#### Drawing change detection data:
= Beginning of Section =

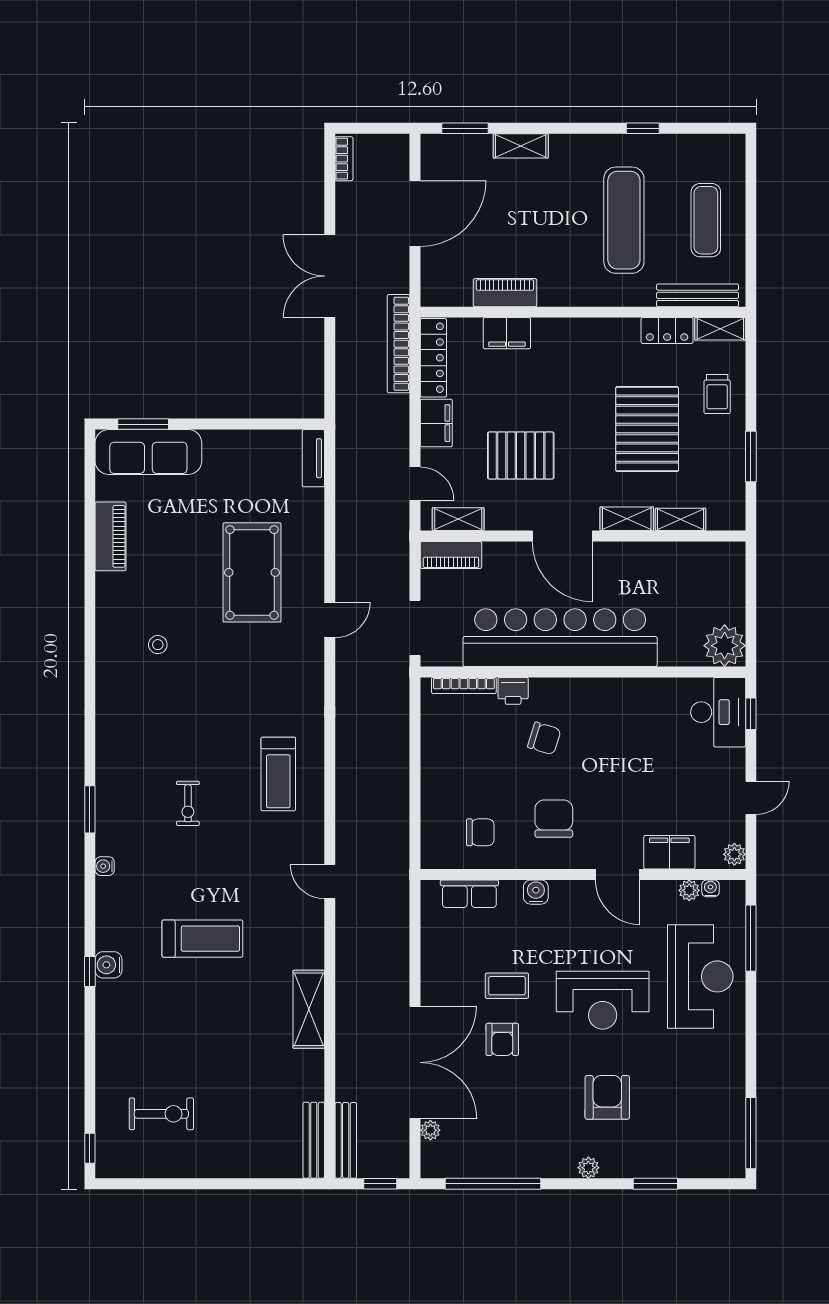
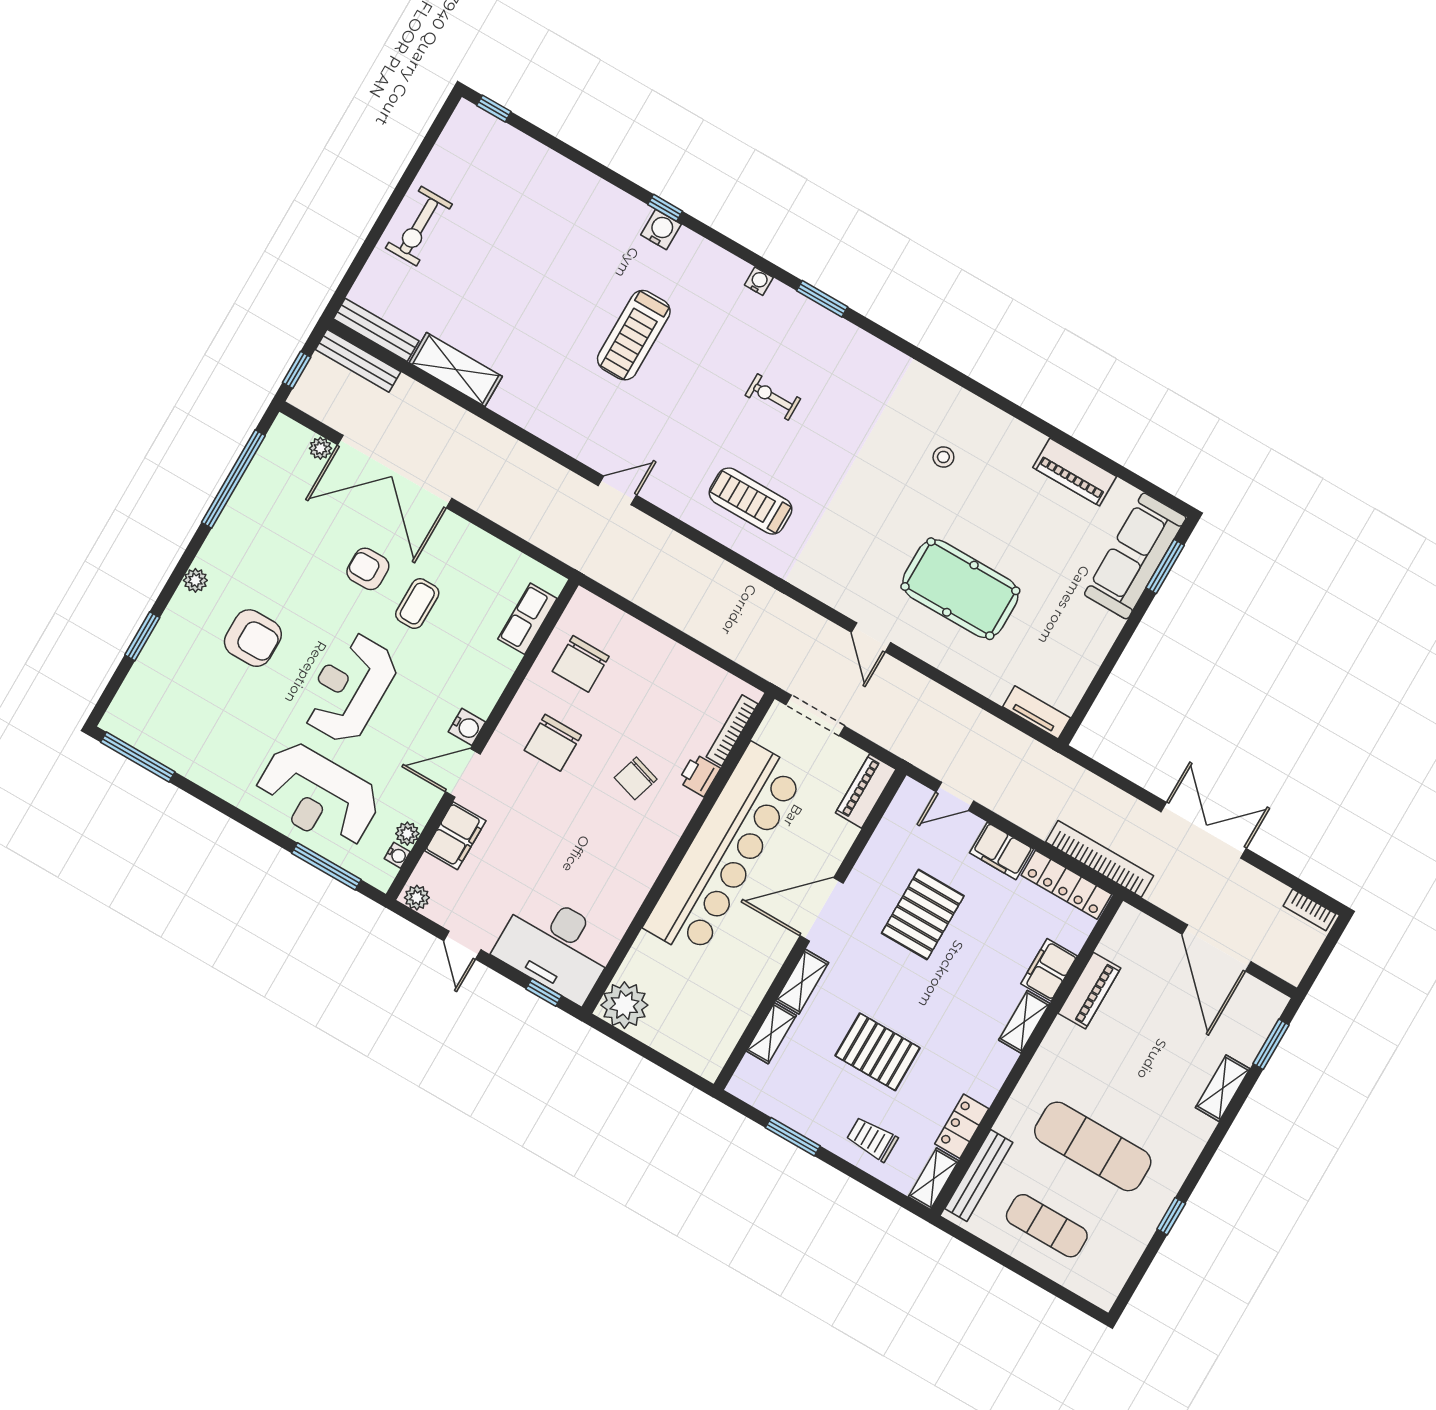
pallet: (647, 429) -> (877, 1052), width x0.73, depth x0.71
shelving: (458, 519) -> (1024, 1022), moved
desk: (718, 712) -> (556, 946), width x1.36, depth x1.30
chair: (554, 819) -> (553, 743), turned 90
chair: (480, 832) -> (581, 664), width x1.37, depth x1.37
water cooler: (536, 892) -> (467, 727), moved
shelving: (309, 1009) -> (456, 370), moved
exercise bike: (161, 1114) -> (419, 226), moved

= End of Section =

#### What you have to do:
From the line with "shelving: (458, 519) -> (1024, 1022), moved" to the final line of the data above, please reproduce every line exactly and add nothing.

#### Task answer:
shelving: (458, 519) -> (1024, 1022), moved
desk: (718, 712) -> (556, 946), width x1.36, depth x1.30
chair: (554, 819) -> (553, 743), turned 90
chair: (480, 832) -> (581, 664), width x1.37, depth x1.37
water cooler: (536, 892) -> (467, 727), moved
shelving: (309, 1009) -> (456, 370), moved
exercise bike: (161, 1114) -> (419, 226), moved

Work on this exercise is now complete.